Given the records below, would you repeat exactly the lines that begin at the one containing "(397, 109) = (138, 222): none" and end at the one containing "(410, 143) = (236, 217): orange", inclusive?

_EXTRACTED ENTRIES_
+--
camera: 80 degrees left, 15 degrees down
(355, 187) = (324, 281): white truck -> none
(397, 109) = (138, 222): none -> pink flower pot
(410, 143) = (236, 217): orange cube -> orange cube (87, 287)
+--
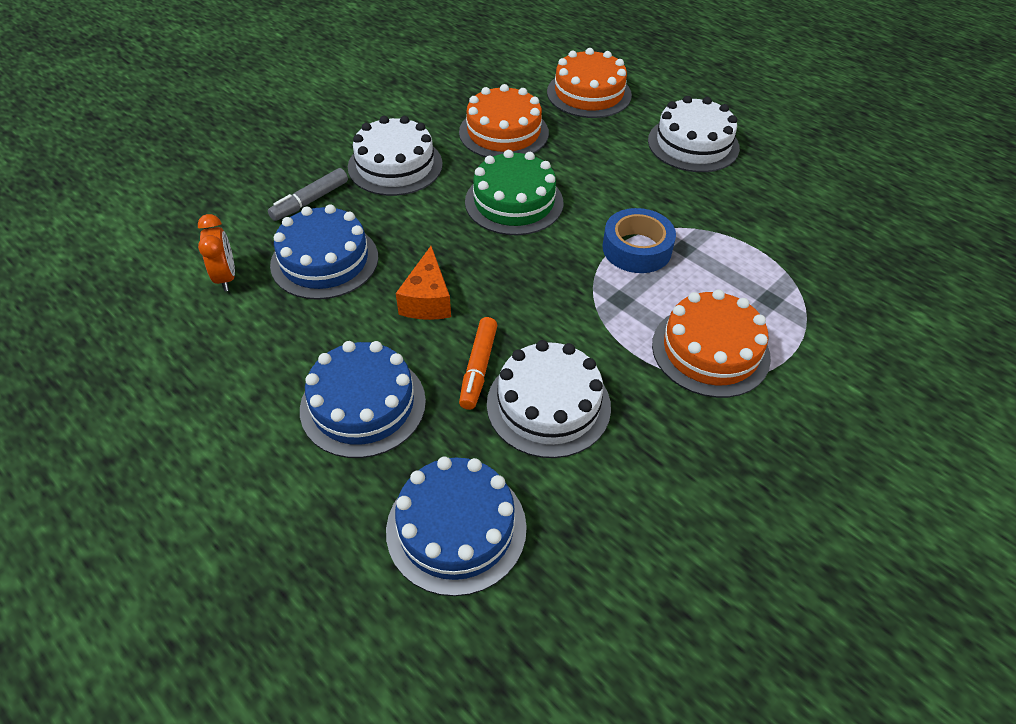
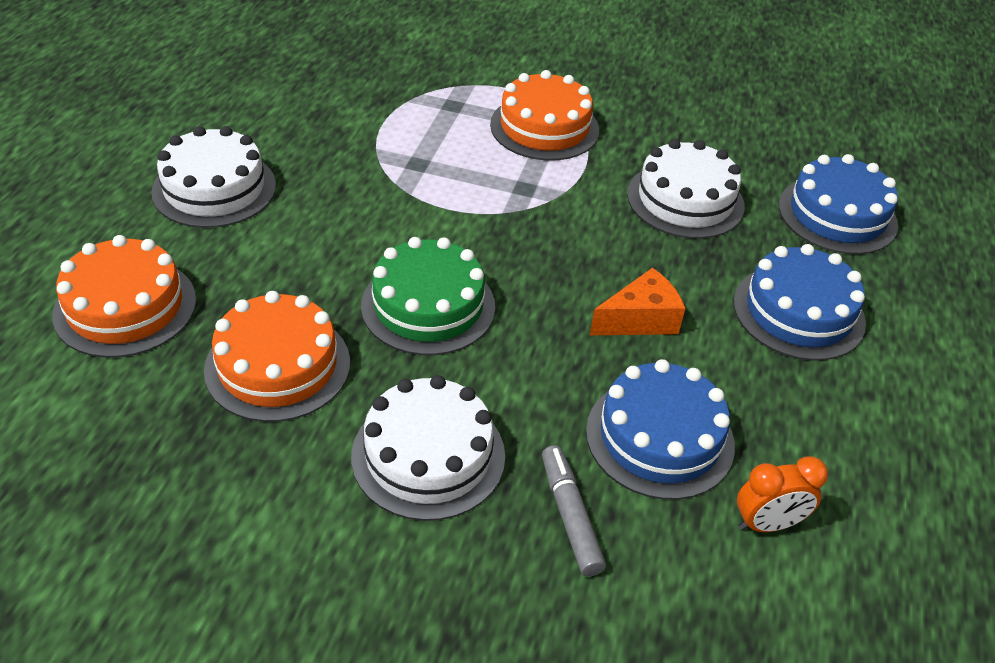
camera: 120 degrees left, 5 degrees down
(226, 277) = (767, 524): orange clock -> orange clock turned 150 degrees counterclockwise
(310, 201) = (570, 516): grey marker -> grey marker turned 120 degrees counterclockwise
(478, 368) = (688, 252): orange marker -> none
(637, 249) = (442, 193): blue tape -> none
+--
_ANSWER SECTION_
(397, 109) = (138, 222): none -> pink flower pot
(410, 143) = (236, 217): orange cube -> orange cube (87, 287)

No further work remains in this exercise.